What the task requires -
The expected output is the data below, restated word for word.

Recorded information -
▼
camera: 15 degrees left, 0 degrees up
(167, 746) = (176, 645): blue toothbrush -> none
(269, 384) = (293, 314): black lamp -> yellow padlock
▲
Result below -
camera: 15 degrees left, 0 degrees up
(167, 746) = (176, 645): blue toothbrush -> none
(269, 384) = (293, 314): black lamp -> yellow padlock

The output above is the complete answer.